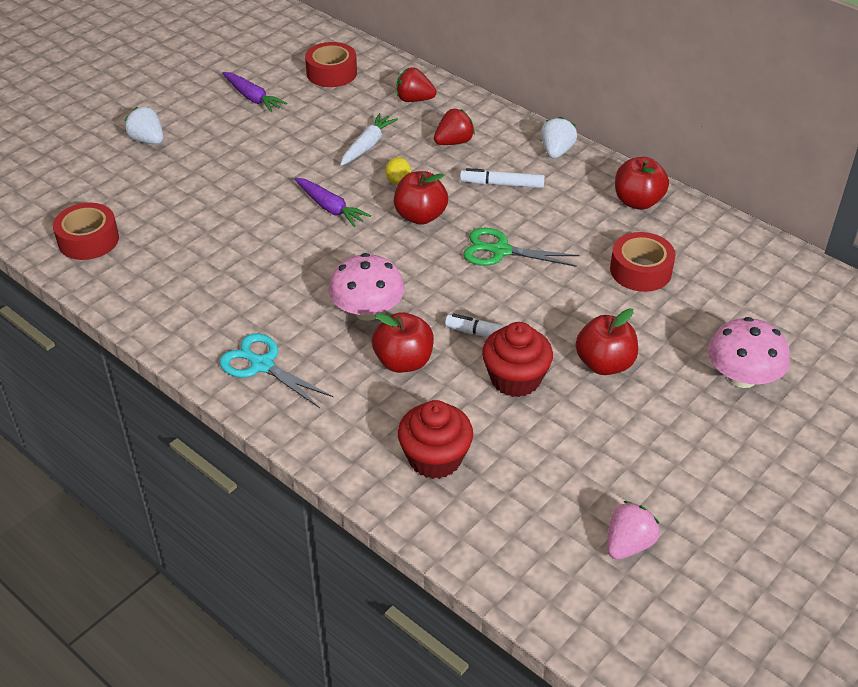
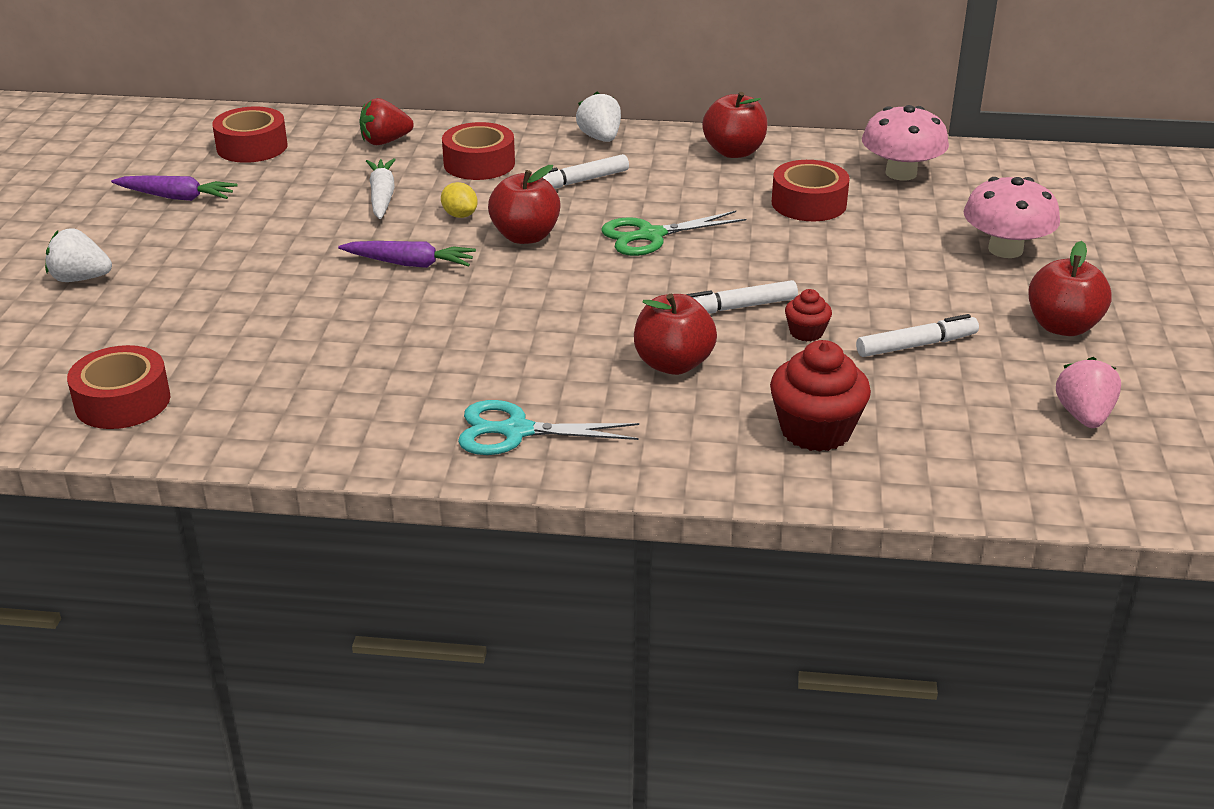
camera: 35 degrees left, 10 degrees down
(367, 311) = (574, 336): pink mushroom -> pink mushroom (901, 173)
(454, 142) = (479, 163): red strawberry -> red tape
(515, 379) = (806, 332): red cupcake -> red cupcake, size x0.52
(578, 426) = (916, 345): none -> white marker
(604, 364) = (873, 287): red apple -> red apple (1062, 327)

^^^^

Each entry above must be printed exactly, apart from its pictures.

* RESPONSE
camera: 35 degrees left, 10 degrees down
(367, 311) = (574, 336): pink mushroom -> pink mushroom (901, 173)
(454, 142) = (479, 163): red strawberry -> red tape
(515, 379) = (806, 332): red cupcake -> red cupcake, size x0.52
(578, 426) = (916, 345): none -> white marker
(604, 364) = (873, 287): red apple -> red apple (1062, 327)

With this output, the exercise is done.